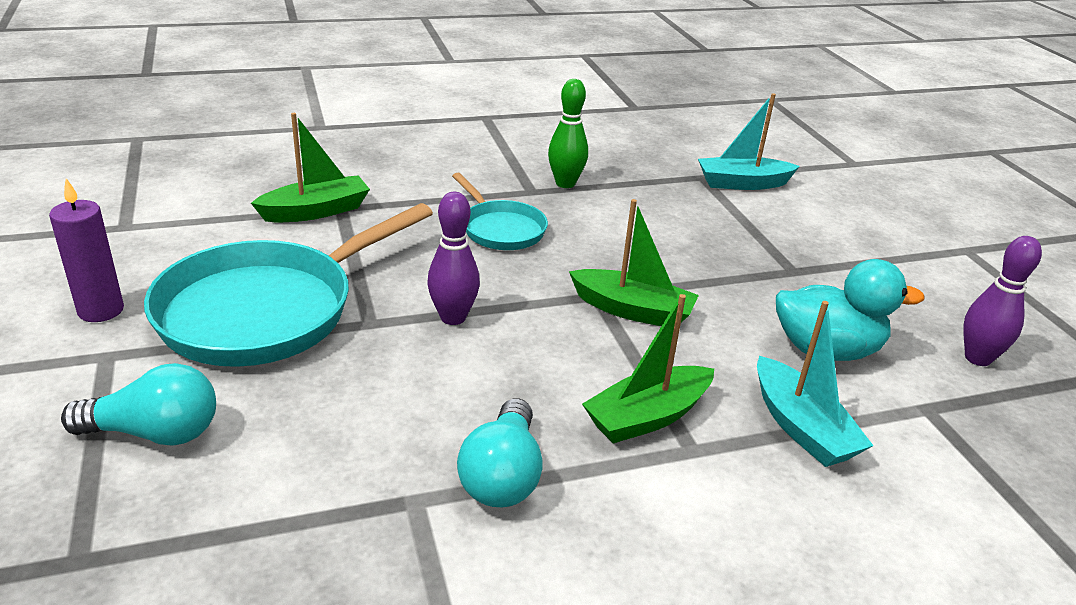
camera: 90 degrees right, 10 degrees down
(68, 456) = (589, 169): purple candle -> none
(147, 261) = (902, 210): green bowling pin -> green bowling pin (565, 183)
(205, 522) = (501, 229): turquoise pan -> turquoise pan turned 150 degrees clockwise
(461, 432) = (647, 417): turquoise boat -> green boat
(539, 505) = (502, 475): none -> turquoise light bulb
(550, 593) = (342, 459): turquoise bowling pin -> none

◆ **Exercise directions**
Give back the material word for word and drop the pictures it holds.

◆ **Result below**
camera: 90 degrees right, 10 degrees down
(68, 456) = (589, 169): purple candle -> none
(147, 261) = (902, 210): green bowling pin -> green bowling pin (565, 183)
(205, 522) = (501, 229): turquoise pan -> turquoise pan turned 150 degrees clockwise
(461, 432) = (647, 417): turquoise boat -> green boat
(539, 505) = (502, 475): none -> turquoise light bulb
(550, 593) = (342, 459): turquoise bowling pin -> none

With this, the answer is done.